[TASK STATEMENT]:
The required output holds only the lines from the one containing "red brick H8:H9" through the end of the material below, copied exactly, please, with no pictures.

[DATA FOR ANALYSIS]:
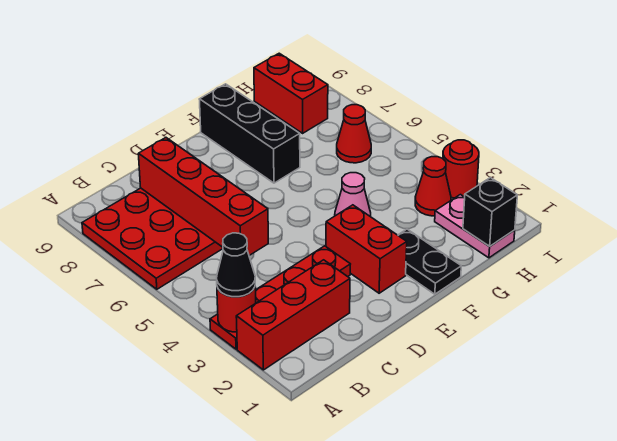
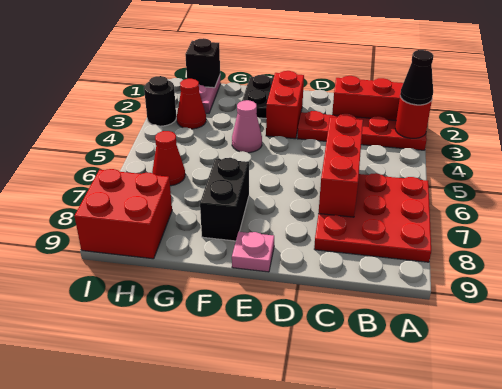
red brick C5:C8 level 2 -> red brick C5:C7 level 2
none -> pink plate E9 level 1
black brick F7:F9 level 1 -> black brick F7:F8 level 1
red brick H8:H9 level 1 -> red brick H8:I9 level 1
red round brick I3 level 1 -> black round brick I3 level 1

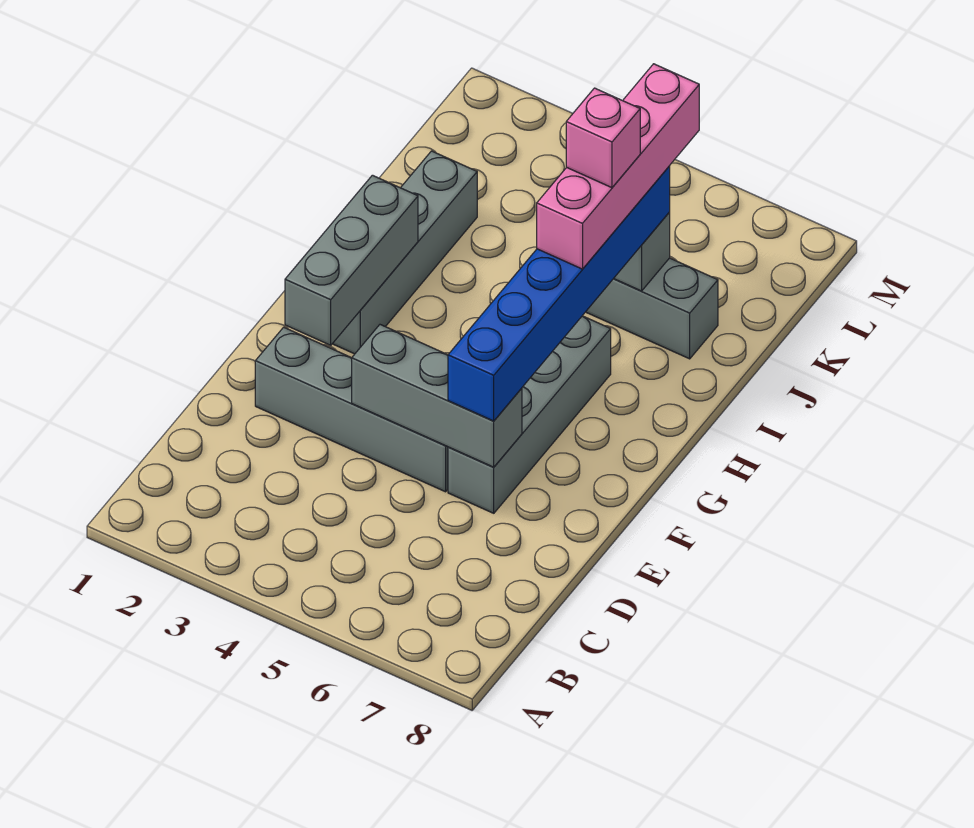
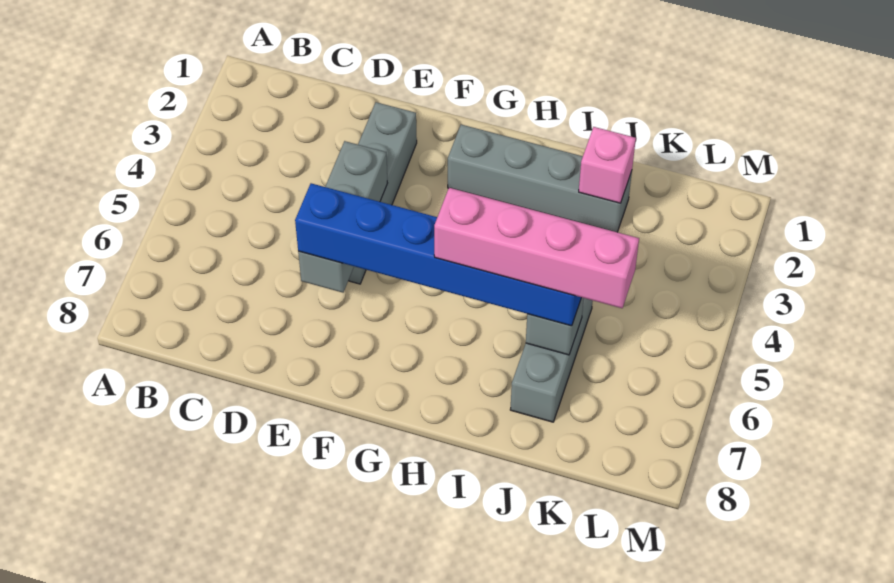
grey brick E6:H6 level 1 -> none
grey brick F2:H2 level 2 -> none
pink brick I6 level 5 -> pink brick J2 level 2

[FINAL ANSWER]:
red brick H8:H9 level 1 -> red brick H8:I9 level 1
red round brick I3 level 1 -> black round brick I3 level 1

grey brick E6:H6 level 1 -> none
grey brick F2:H2 level 2 -> none
pink brick I6 level 5 -> pink brick J2 level 2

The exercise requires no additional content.